(Material to process Opens)

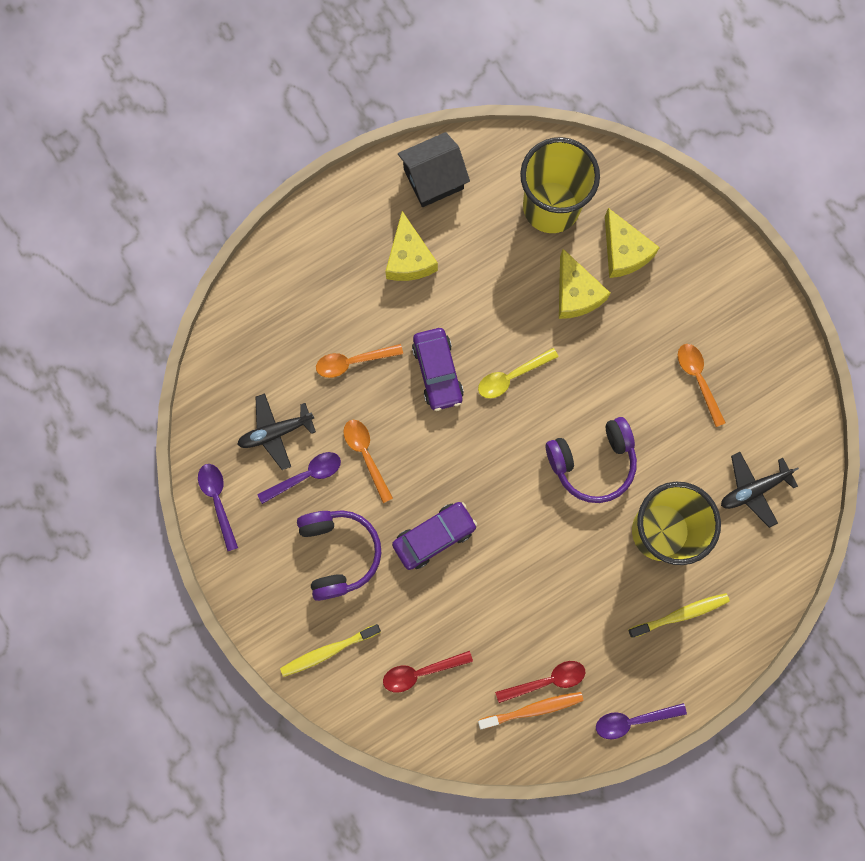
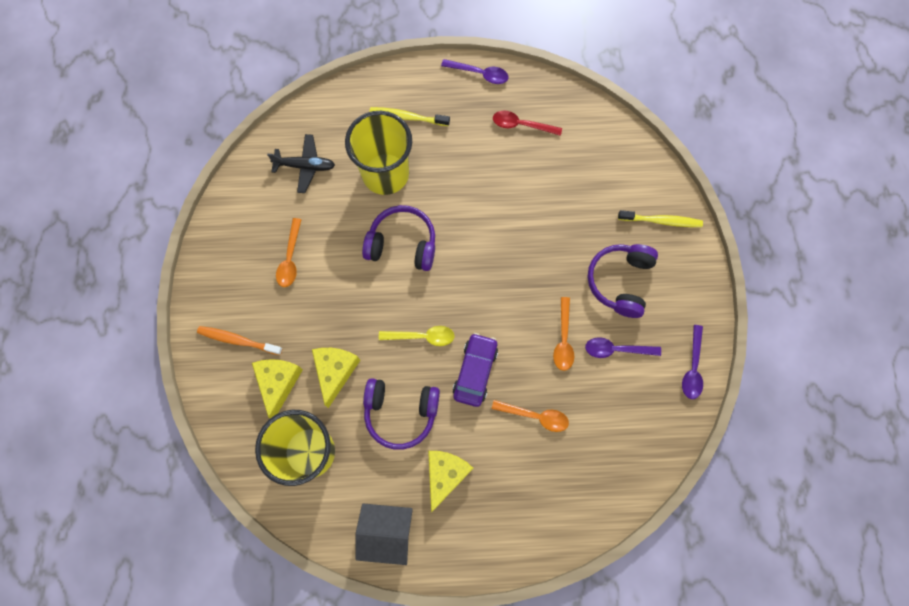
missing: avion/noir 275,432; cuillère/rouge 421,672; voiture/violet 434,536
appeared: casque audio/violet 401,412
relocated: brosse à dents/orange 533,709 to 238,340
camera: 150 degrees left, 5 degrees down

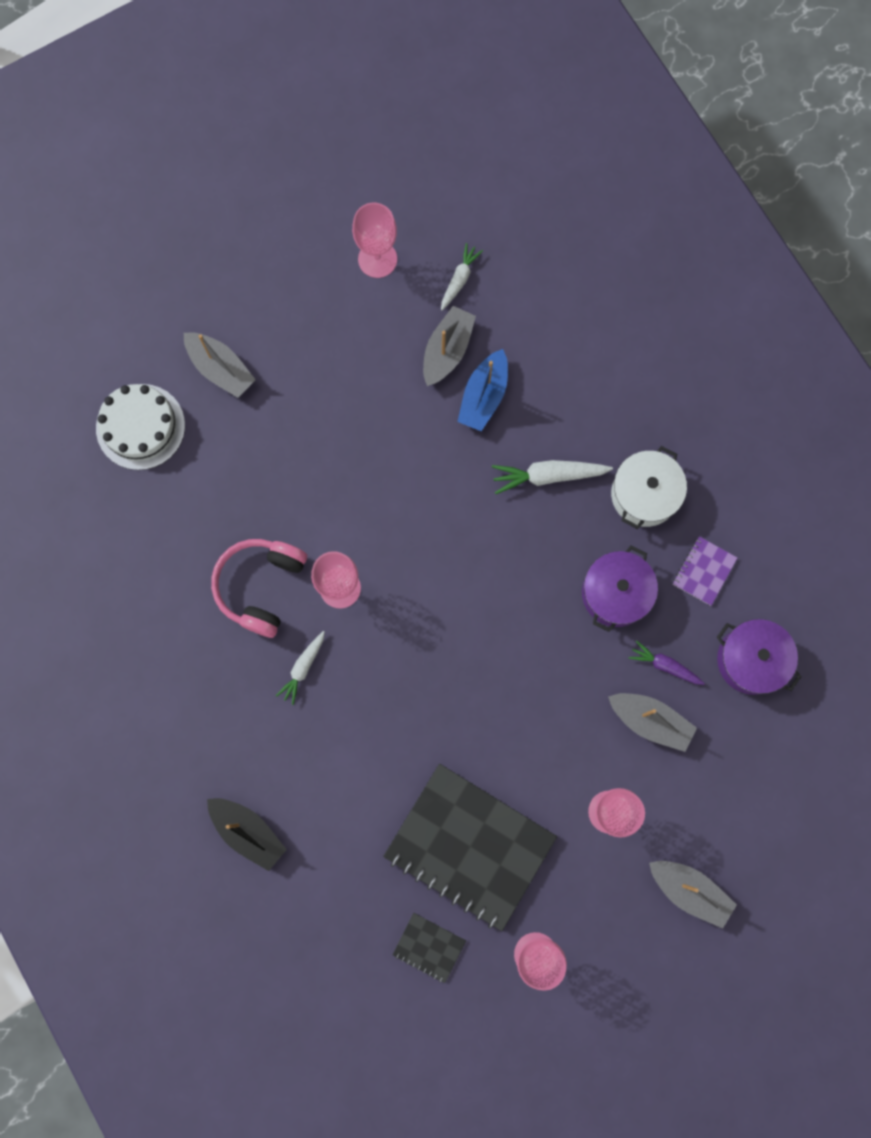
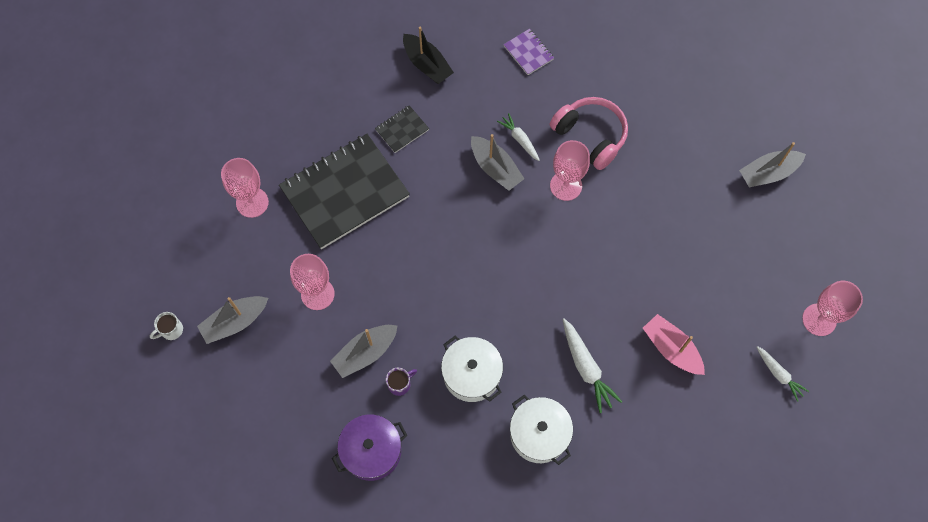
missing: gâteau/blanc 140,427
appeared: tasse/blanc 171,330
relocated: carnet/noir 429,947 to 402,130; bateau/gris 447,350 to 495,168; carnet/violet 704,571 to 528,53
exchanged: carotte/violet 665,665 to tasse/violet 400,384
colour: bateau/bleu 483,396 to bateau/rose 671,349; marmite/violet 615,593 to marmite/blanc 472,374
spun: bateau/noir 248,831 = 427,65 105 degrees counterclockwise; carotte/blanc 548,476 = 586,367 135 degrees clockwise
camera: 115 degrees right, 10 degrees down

(Material to process Closes)

Exact copy, no pictures: set down all the entries again as they stand.

missing: avion/noir 275,432; cuillère/rouge 421,672; voiture/violet 434,536
appeared: casque audio/violet 401,412
relocated: brosse à dents/orange 533,709 to 238,340
camera: 150 degrees left, 5 degrees down

missing: gâteau/blanc 140,427
appeared: tasse/blanc 171,330
relocated: carnet/noir 429,947 to 402,130; bateau/gris 447,350 to 495,168; carnet/violet 704,571 to 528,53
exchanged: carotte/violet 665,665 to tasse/violet 400,384
colour: bateau/bleu 483,396 to bateau/rose 671,349; marmite/violet 615,593 to marmite/blanc 472,374
spun: bateau/noir 248,831 = 427,65 105 degrees counterclockwise; carotte/blanc 548,476 = 586,367 135 degrees clockwise
camera: 115 degrees right, 10 degrees down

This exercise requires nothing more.